BEGIN

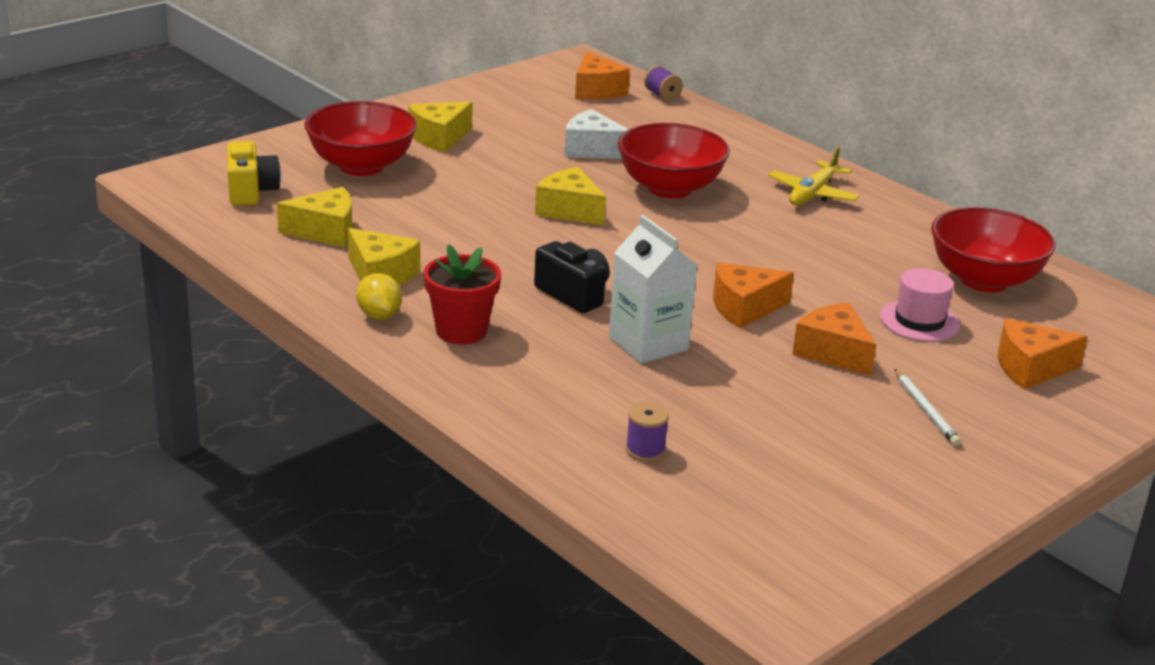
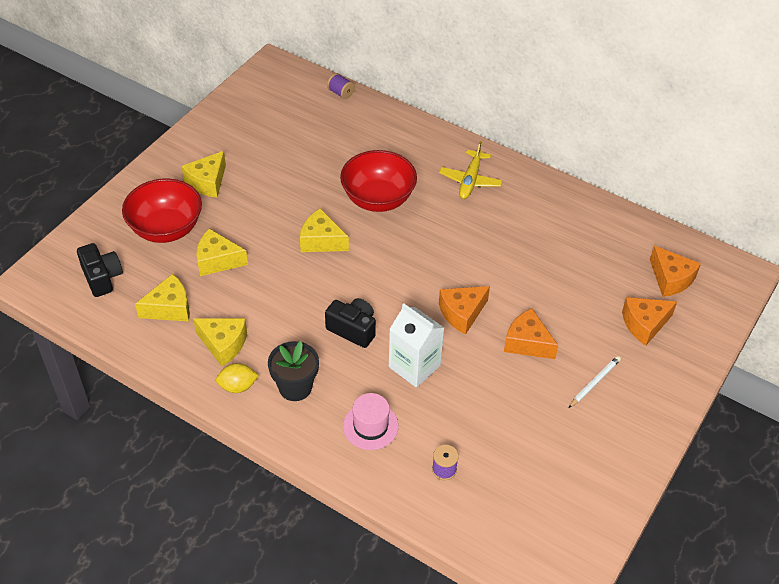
camera: 15 degrees left, 20 degrees up
(251, 191) = (102, 277): yellow camera -> black camera
(379, 315) = (238, 386): yellow lemon -> yellow lemon turned 60 degrees counterclockwise
(415, 203) = (217, 260): none -> yellow cheese
(461, 331) = (295, 387): red flower pot -> black flower pot
(592, 149) = (314, 168): white cheese -> none
(596, 91) = (295, 99): orange cheese -> orange cheese (670, 279)
(919, 321) = (569, 296): pink hat -> pink hat (370, 426)
(925, 410) = (594, 383): white pencil -> white pencil turned 105 degrees counterclockwise
(983, 280) = (597, 244): red bowl -> none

END

Instructions for the task —
Return the complete material above exactly, with no picture.

Written answer —
camera: 15 degrees left, 20 degrees up
(251, 191) = (102, 277): yellow camera -> black camera
(379, 315) = (238, 386): yellow lemon -> yellow lemon turned 60 degrees counterclockwise
(415, 203) = (217, 260): none -> yellow cheese
(461, 331) = (295, 387): red flower pot -> black flower pot
(592, 149) = (314, 168): white cheese -> none
(596, 91) = (295, 99): orange cheese -> orange cheese (670, 279)
(919, 321) = (569, 296): pink hat -> pink hat (370, 426)
(925, 410) = (594, 383): white pencil -> white pencil turned 105 degrees counterclockwise
(983, 280) = (597, 244): red bowl -> none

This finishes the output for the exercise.